Work item >>
Exclude the pictures, then restate every entry below exactly.

============

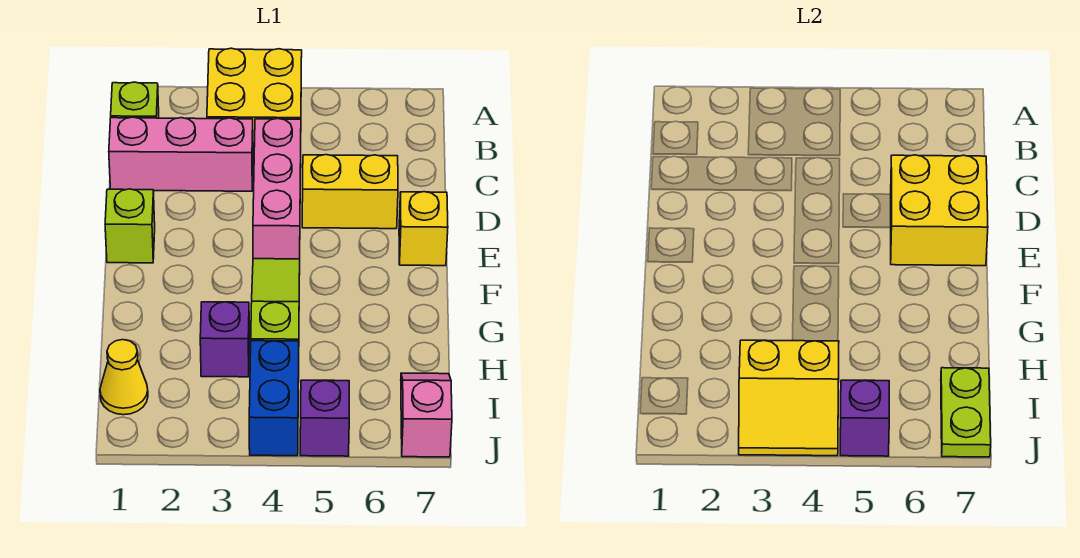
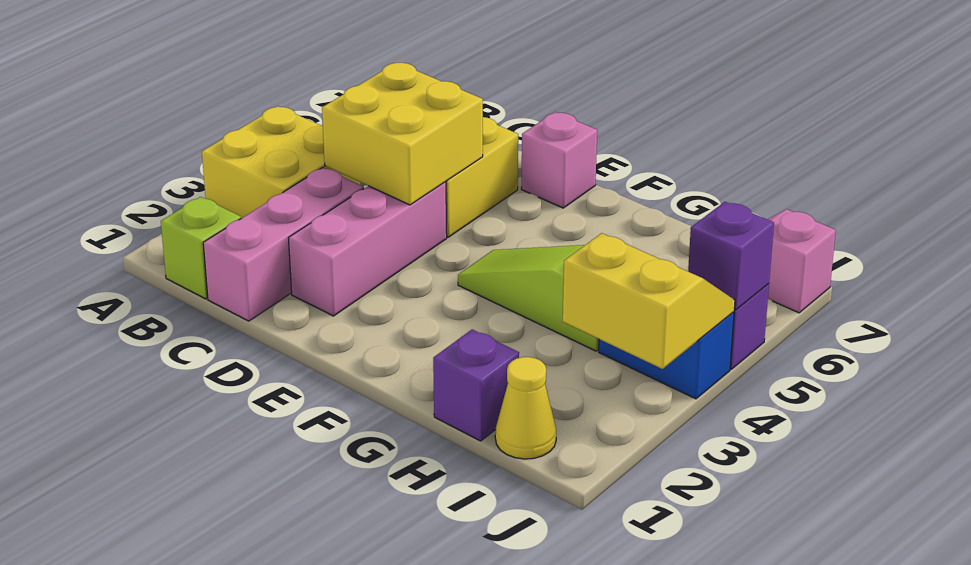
pink 1x3 brick [253,119,301,259] -> pink 1x3 brick turned to [289,182,447,316]
yellow 2x2 brick [890,155,988,266] -> yellow 2x2 brick moved to [322,63,483,205]
lime 1x1 brick [105,189,155,263] -> none
yellow 1x1 brick [399,192,448,266] -> pink 1x1 brick [521,112,597,208]
purple 1x1 brick [200,302,249,377] -> purple 1x1 brick moved to [433,329,519,441]
yellow 2x2 slope [739,340,839,456] -> yellow 2x2 slope turned to [563,233,735,369]
lime 1x2 plate [941,368,991,457] -> none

============

Written answer >>
pink 1x3 brick [253,119,301,259] -> pink 1x3 brick turned to [289,182,447,316]
yellow 2x2 brick [890,155,988,266] -> yellow 2x2 brick moved to [322,63,483,205]
lime 1x1 brick [105,189,155,263] -> none
yellow 1x1 brick [399,192,448,266] -> pink 1x1 brick [521,112,597,208]
purple 1x1 brick [200,302,249,377] -> purple 1x1 brick moved to [433,329,519,441]
yellow 2x2 slope [739,340,839,456] -> yellow 2x2 slope turned to [563,233,735,369]
lime 1x2 plate [941,368,991,457] -> none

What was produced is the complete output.